**Problem statement:**
Some entries follow. Reproduce exactly the lines starting at the one with "J203 pin 3: W16 -> T21" and stopping after the one with "V201: 9V (plus".

**Extracted entries:**
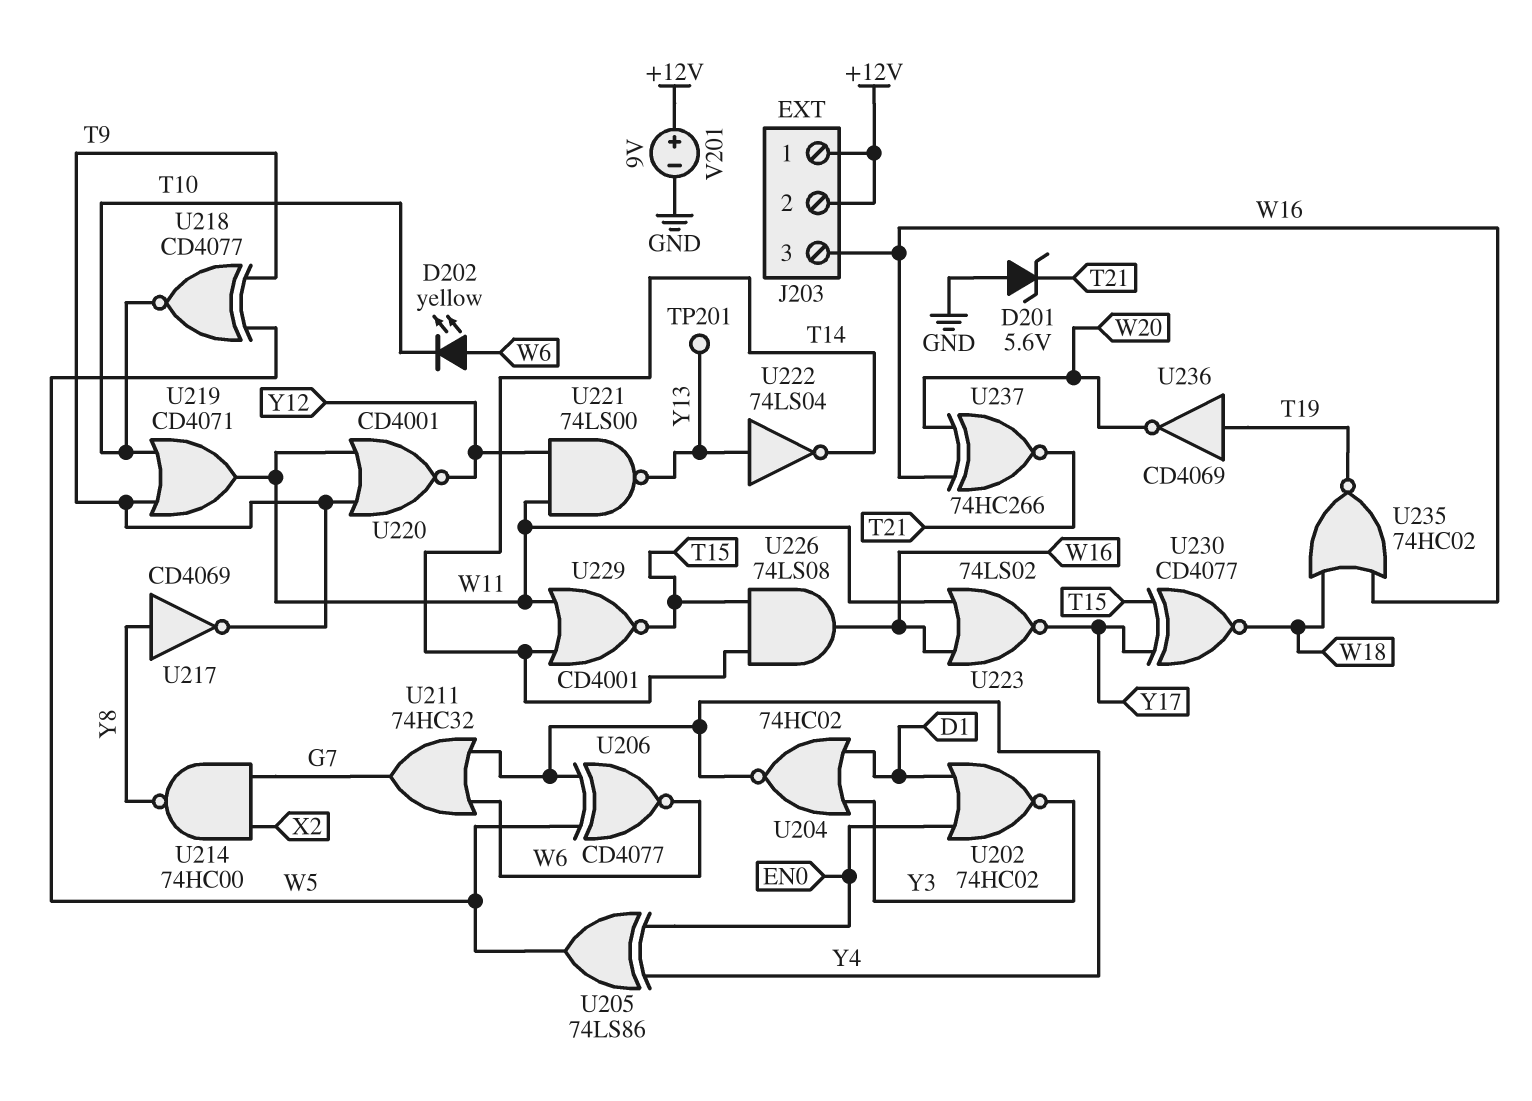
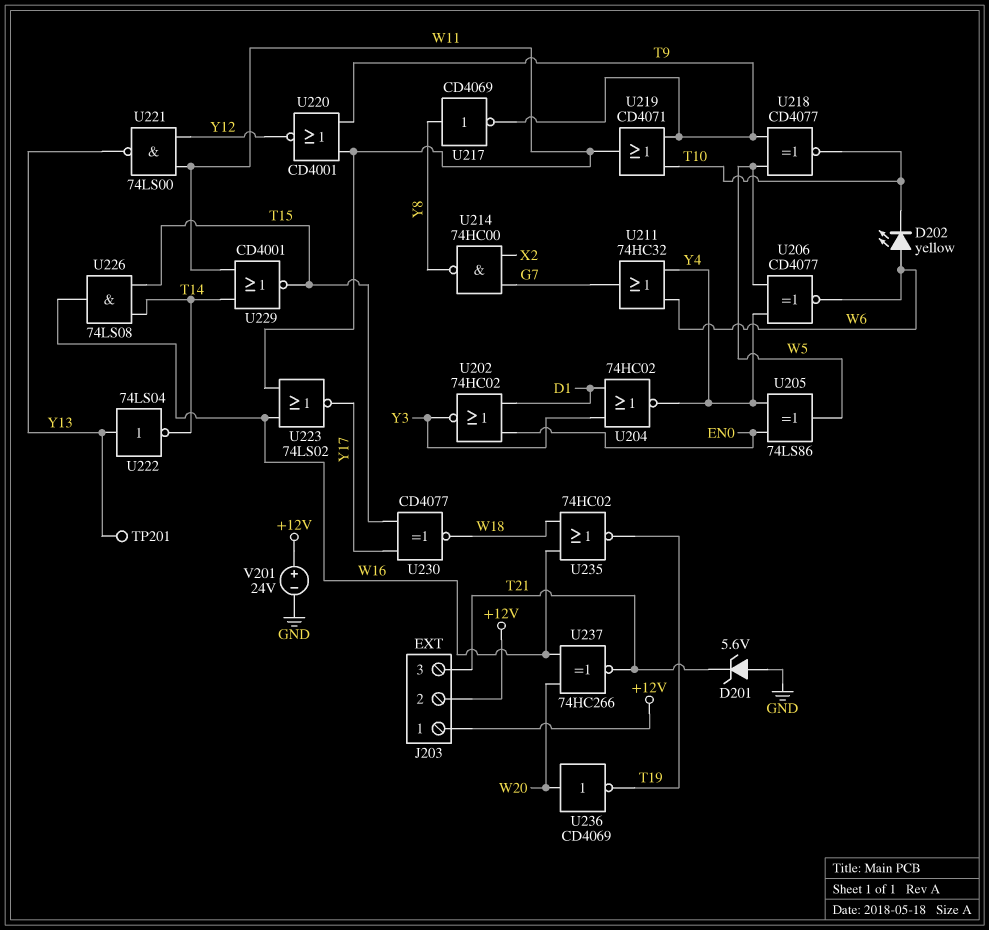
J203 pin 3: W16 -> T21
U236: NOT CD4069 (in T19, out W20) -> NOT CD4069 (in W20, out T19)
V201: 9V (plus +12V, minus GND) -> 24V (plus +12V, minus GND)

* * *

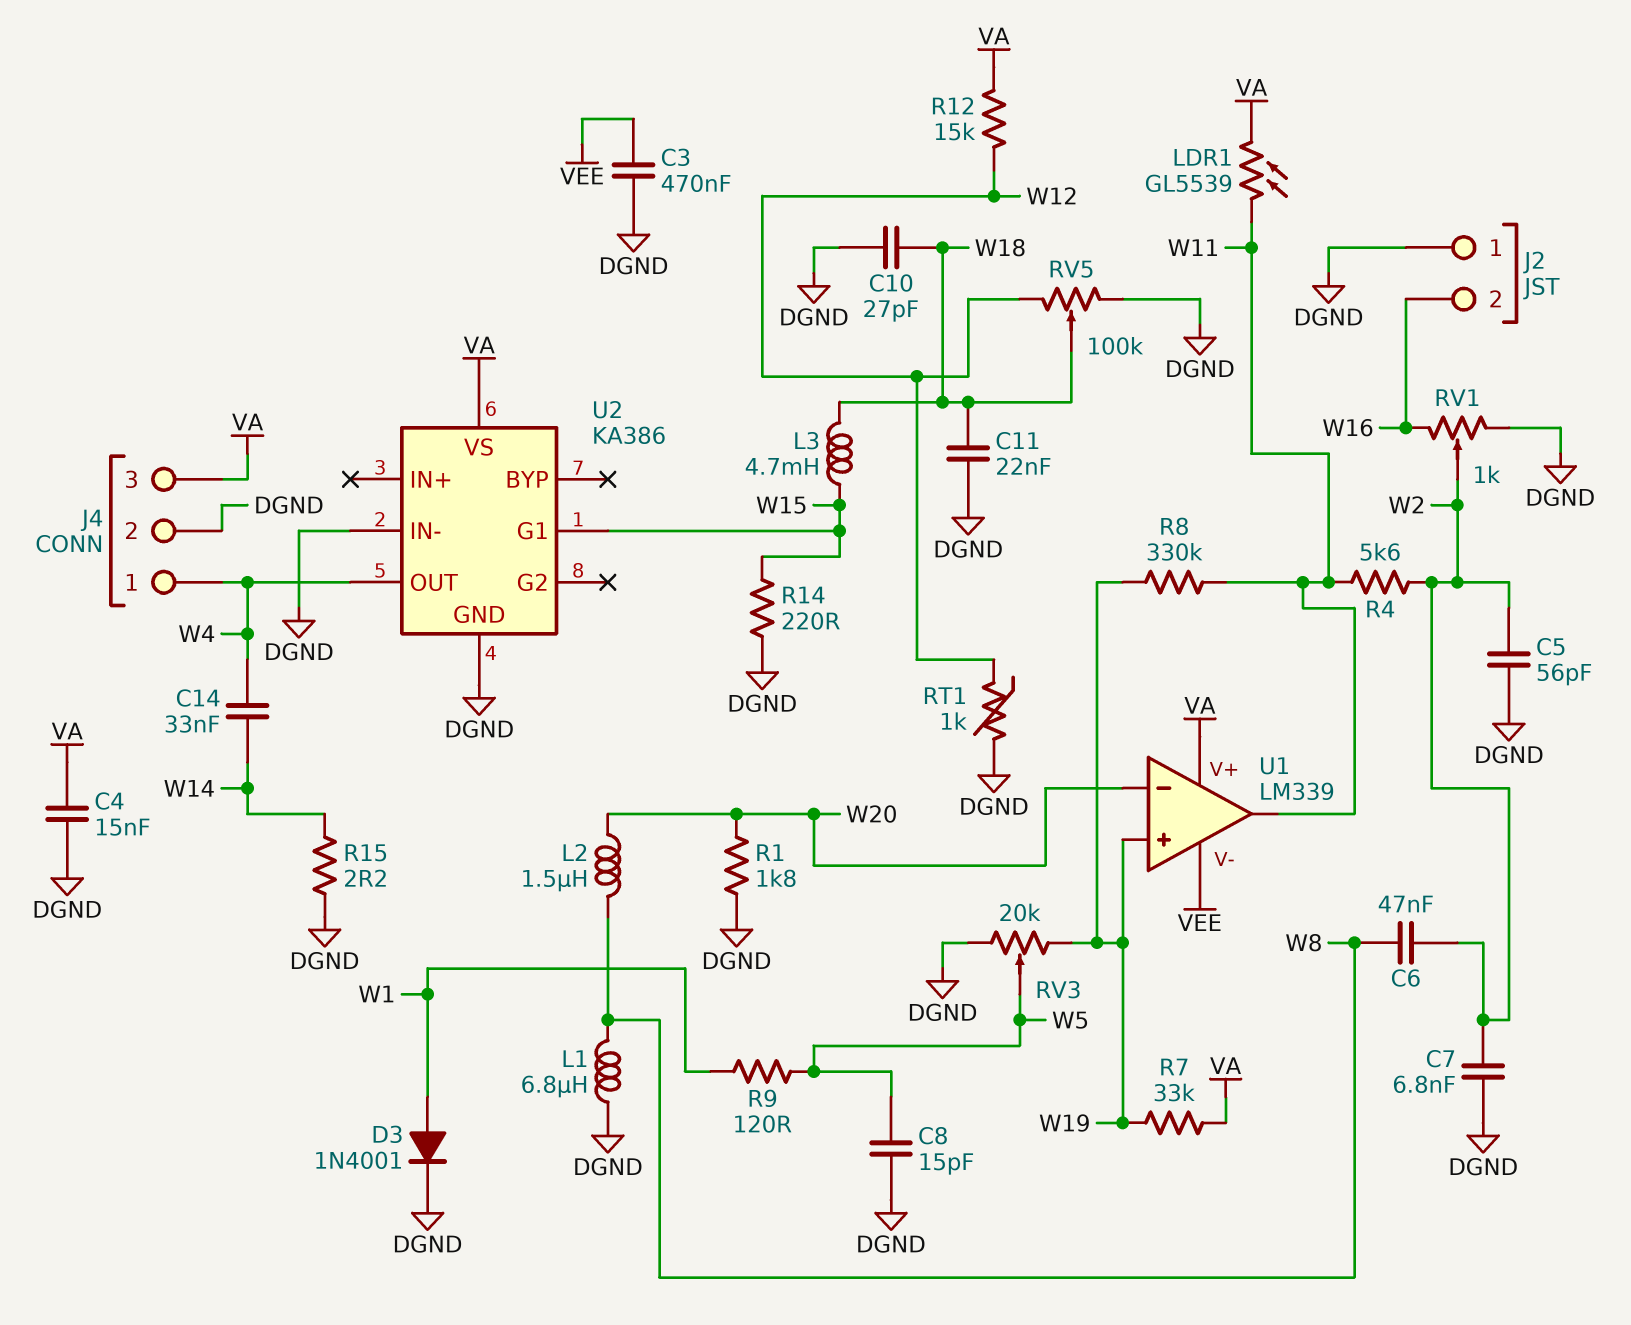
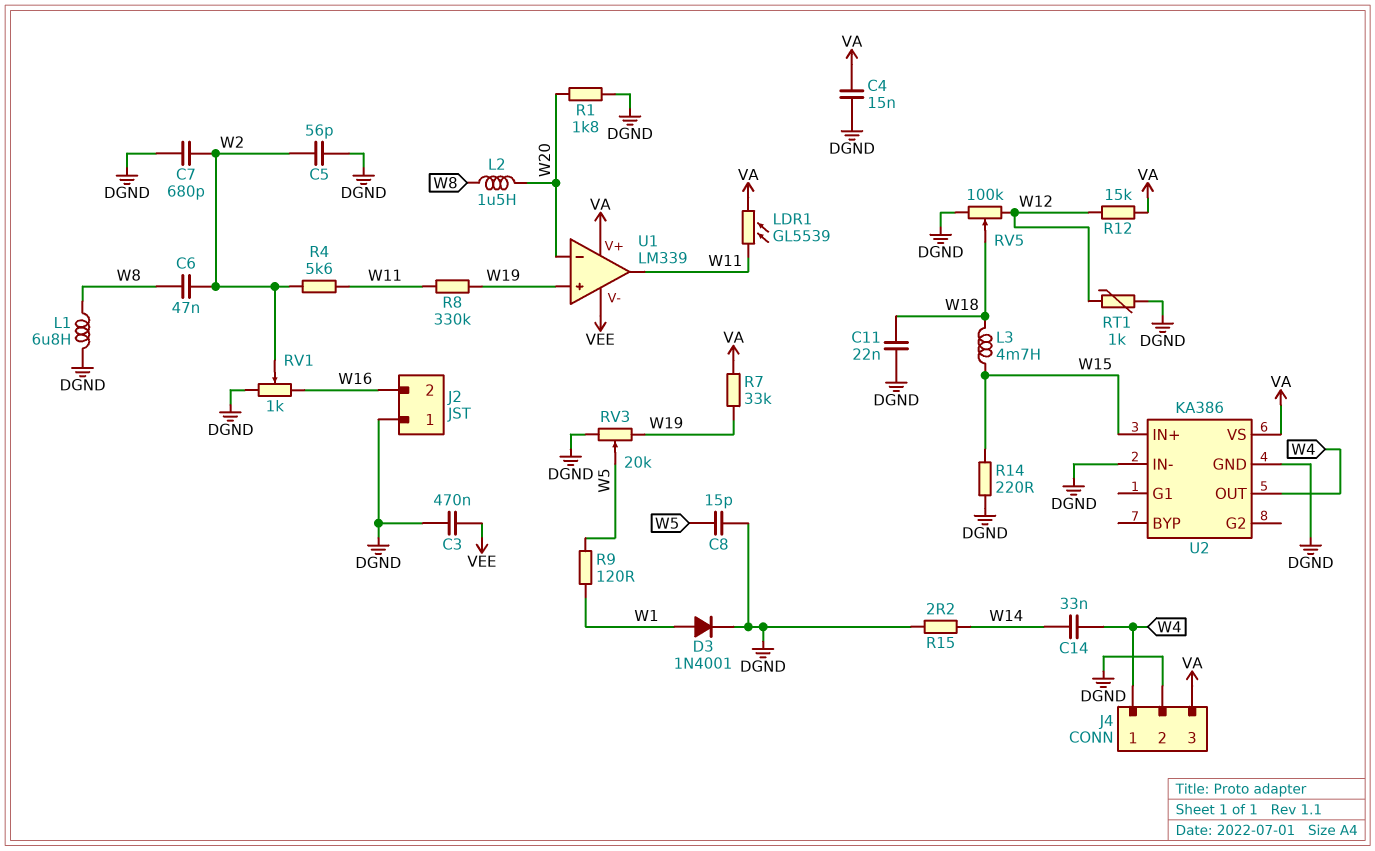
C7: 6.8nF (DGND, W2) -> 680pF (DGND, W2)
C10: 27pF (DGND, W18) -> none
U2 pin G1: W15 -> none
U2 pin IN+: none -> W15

**Task solution:**
J203 pin 3: W16 -> T21
U236: NOT CD4069 (in T19, out W20) -> NOT CD4069 (in W20, out T19)
V201: 9V (plus +12V, minus GND) -> 24V (plus +12V, minus GND)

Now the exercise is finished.